Modification records:
----

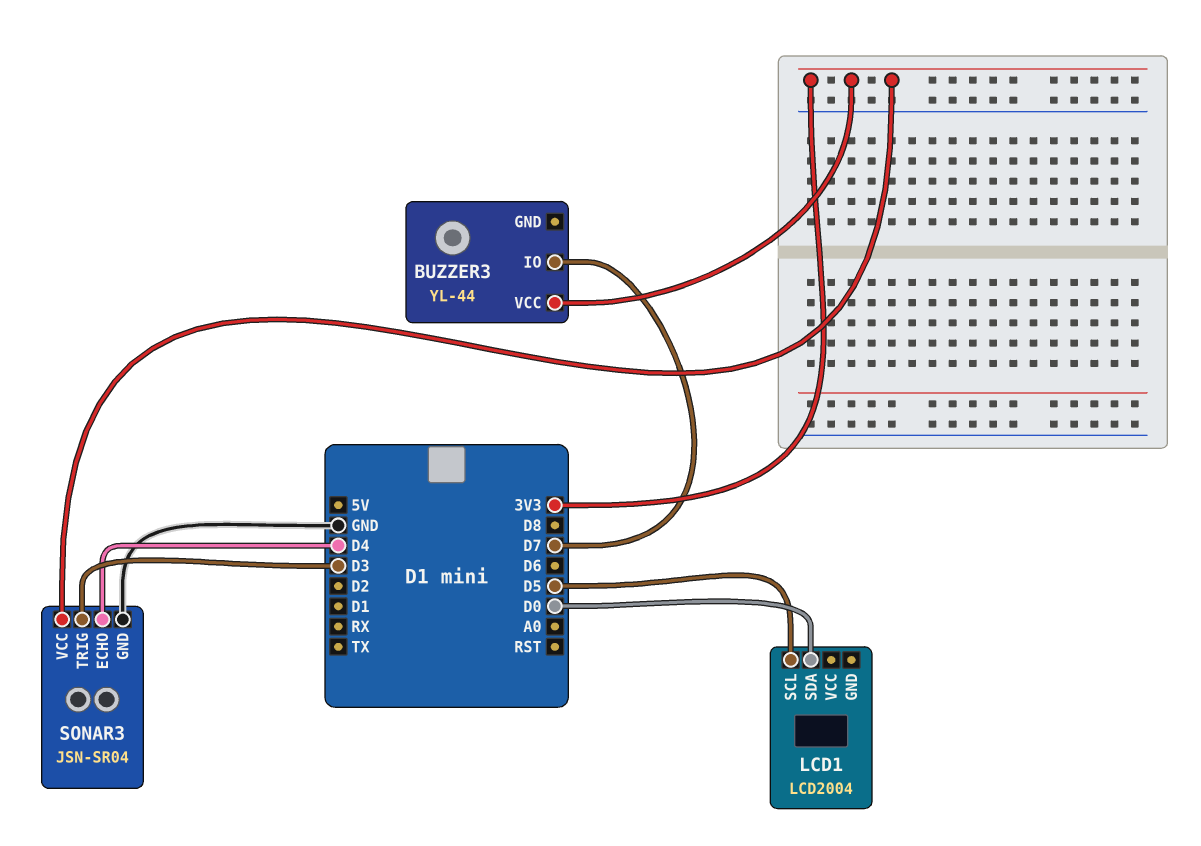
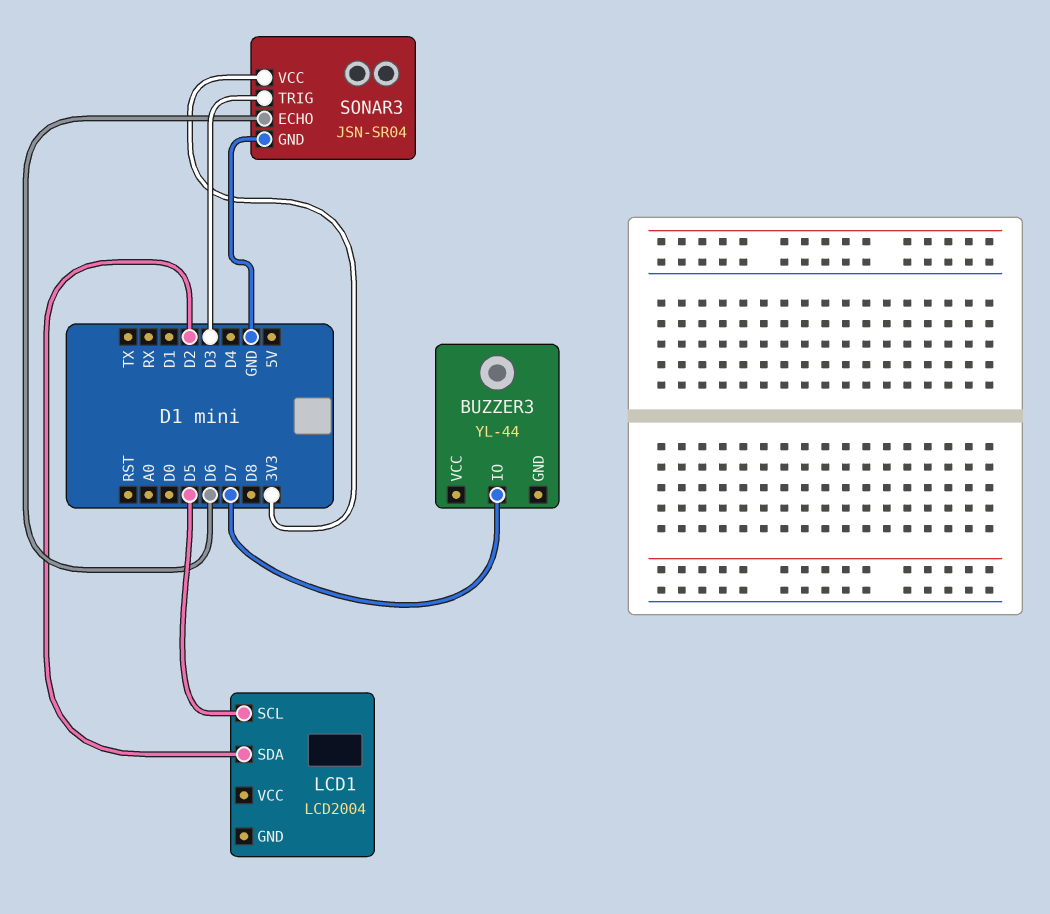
BUZZER3 pin VCC: 3V3 -> none
LCD1 pin SDA: D0 -> D2
SONAR3 pin ECHO: D4 -> D6

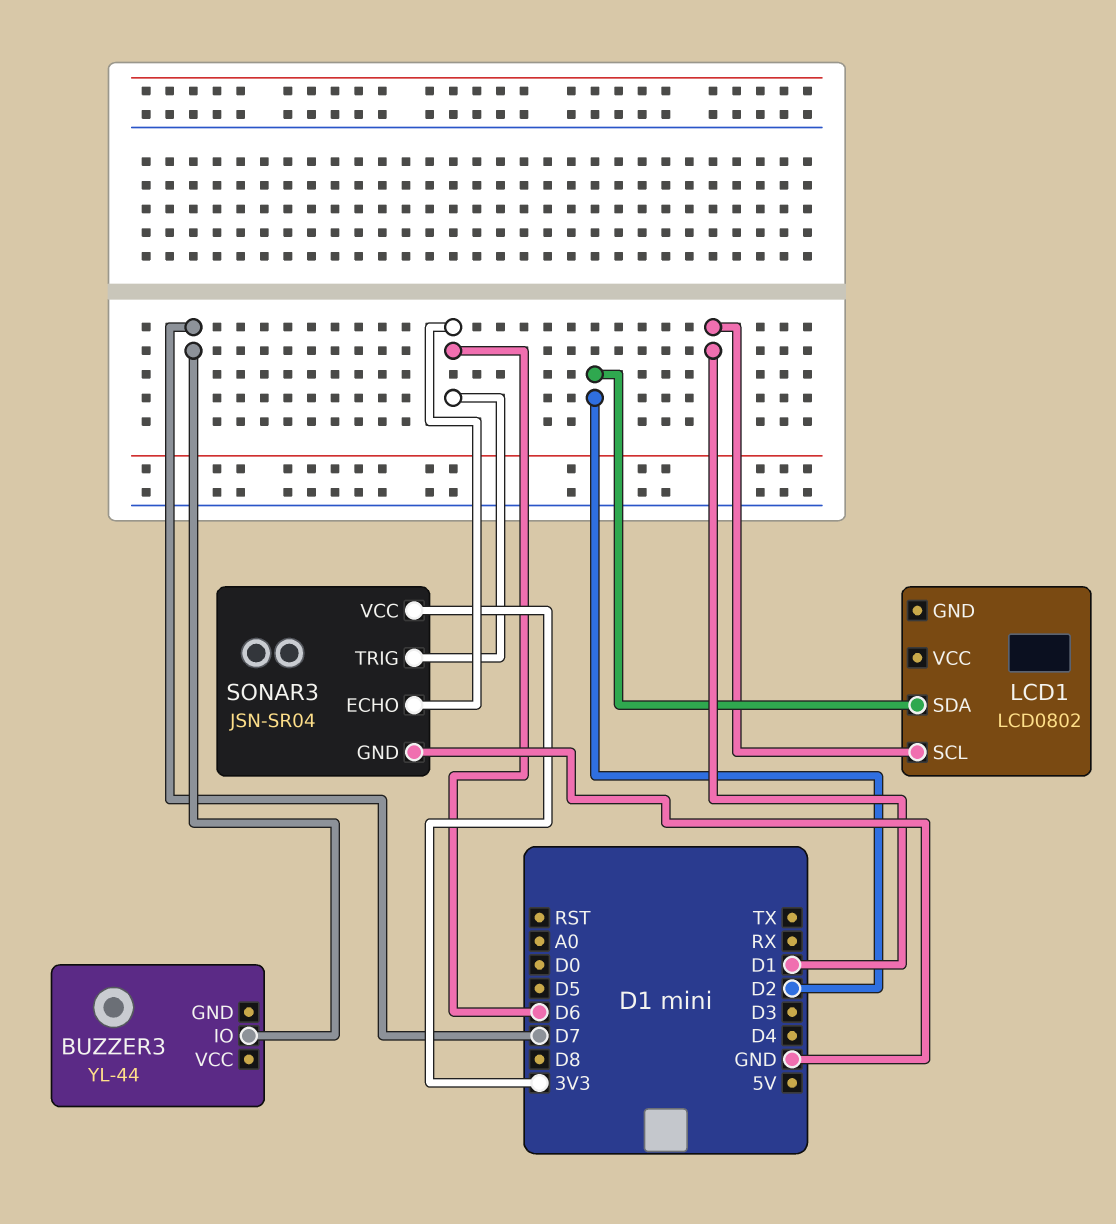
LCD1: LCD2004 -> LCD0802
LCD1 pin SCL: D5 -> D1
SONAR3 pin TRIG: D3 -> D6

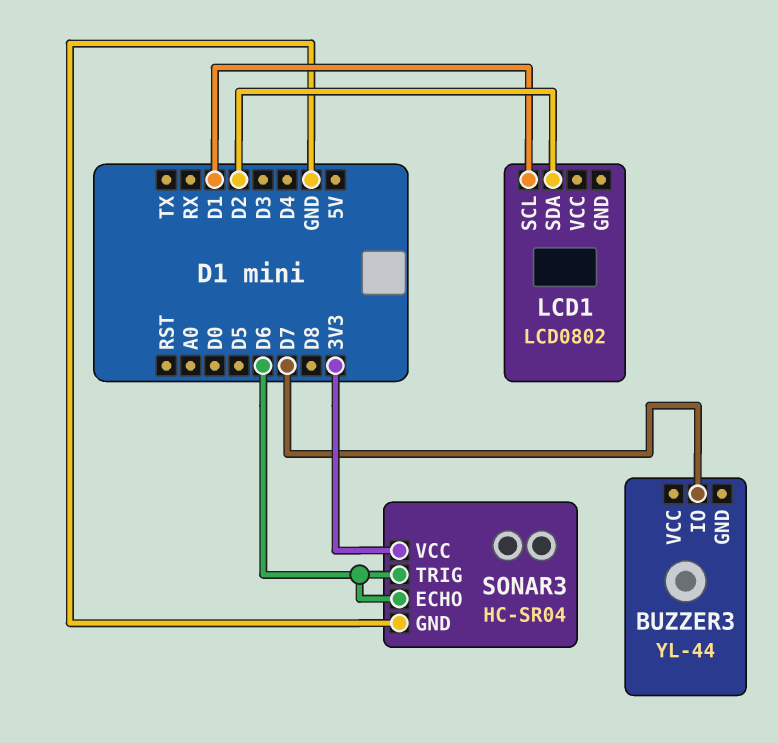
SONAR3: JSN-SR04 -> HC-SR04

----

WORK REQUEST:
Each record above should be duplicated word for word, with no pictures included.

SOLUTION:
BUZZER3 pin VCC: 3V3 -> none
LCD1 pin SDA: D0 -> D2
SONAR3 pin ECHO: D4 -> D6

LCD1: LCD2004 -> LCD0802
LCD1 pin SCL: D5 -> D1
SONAR3 pin TRIG: D3 -> D6

SONAR3: JSN-SR04 -> HC-SR04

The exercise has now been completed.